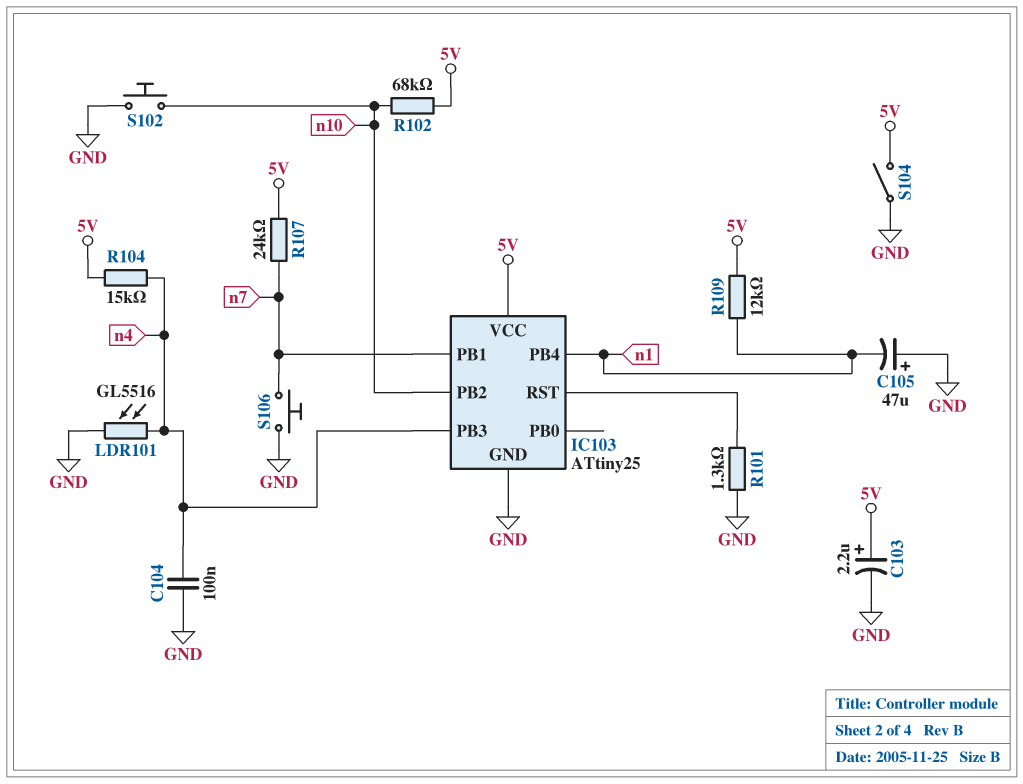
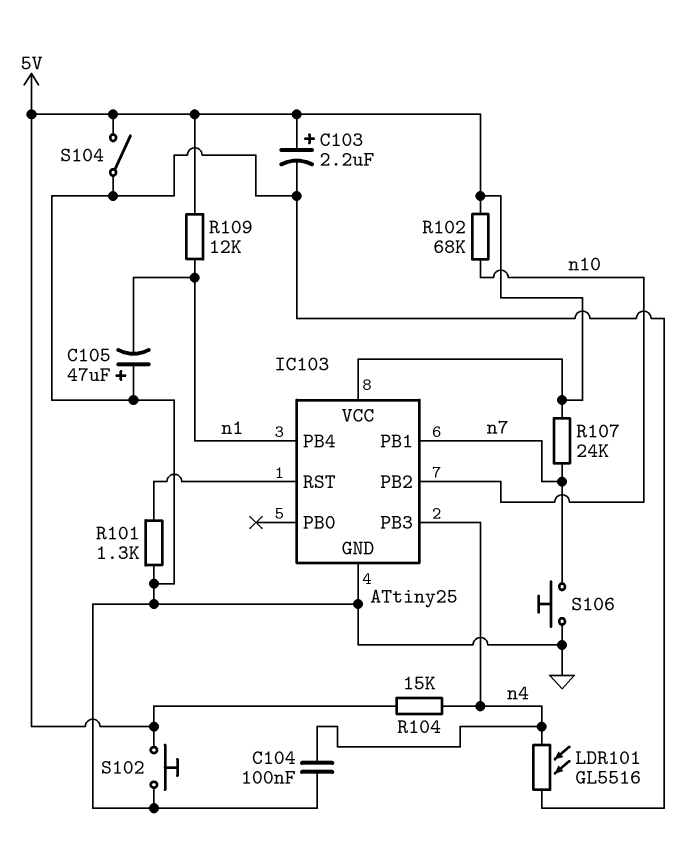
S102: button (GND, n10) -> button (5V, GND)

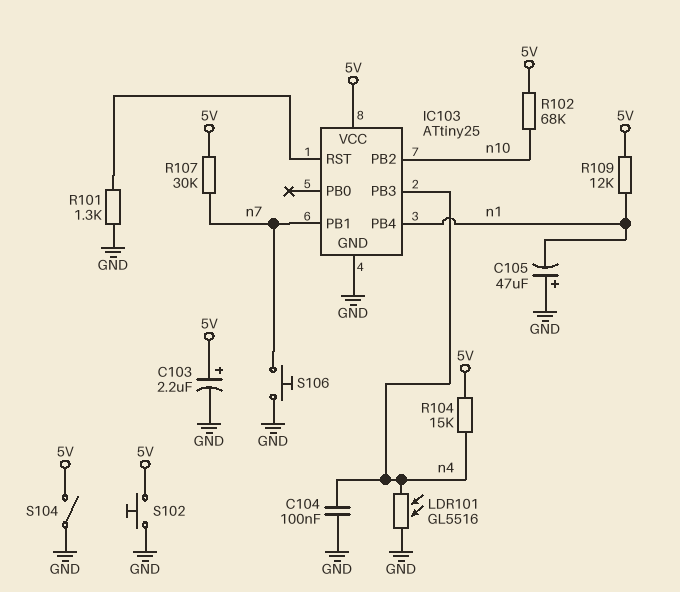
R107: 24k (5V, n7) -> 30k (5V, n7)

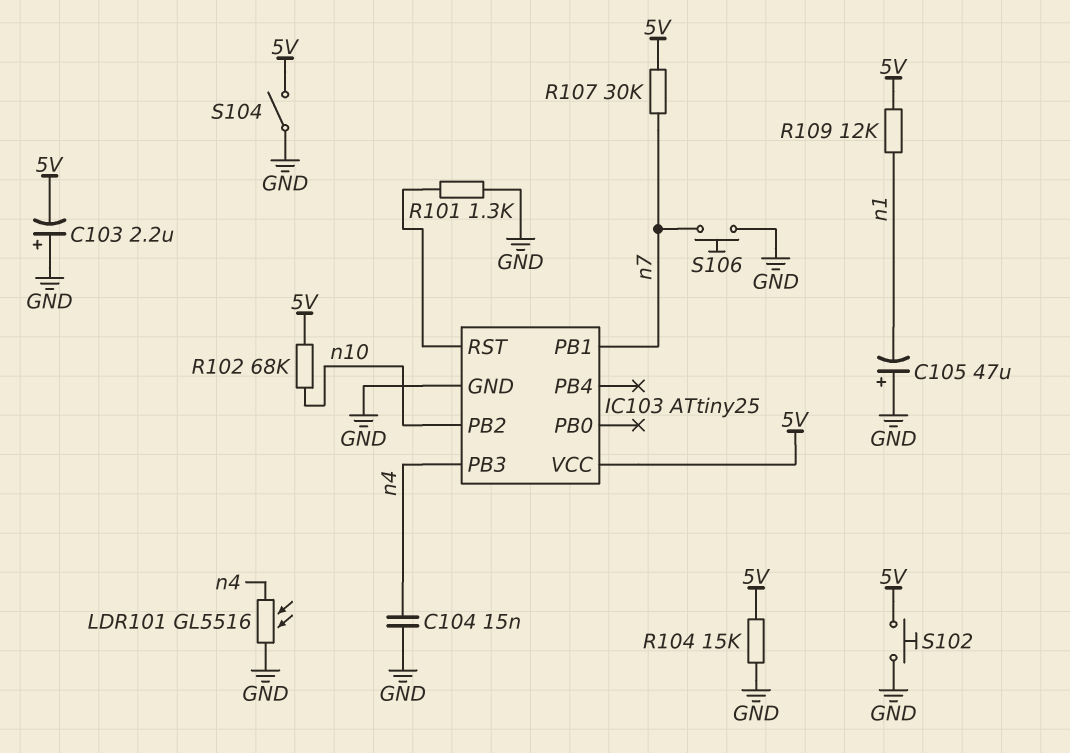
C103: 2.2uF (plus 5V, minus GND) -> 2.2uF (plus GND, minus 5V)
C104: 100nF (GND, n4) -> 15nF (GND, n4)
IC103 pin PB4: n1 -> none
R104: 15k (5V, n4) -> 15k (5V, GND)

═══

- [Problem details]: Starting at the line that holds "R107: 24k (5V, n7) -> 30k (5V, n7)", repeat every line through the end of the listing exactly as written, skipping any picture.

- [Expected answer]:
R107: 24k (5V, n7) -> 30k (5V, n7)

C103: 2.2uF (plus 5V, minus GND) -> 2.2uF (plus GND, minus 5V)
C104: 100nF (GND, n4) -> 15nF (GND, n4)
IC103 pin PB4: n1 -> none
R104: 15k (5V, n4) -> 15k (5V, GND)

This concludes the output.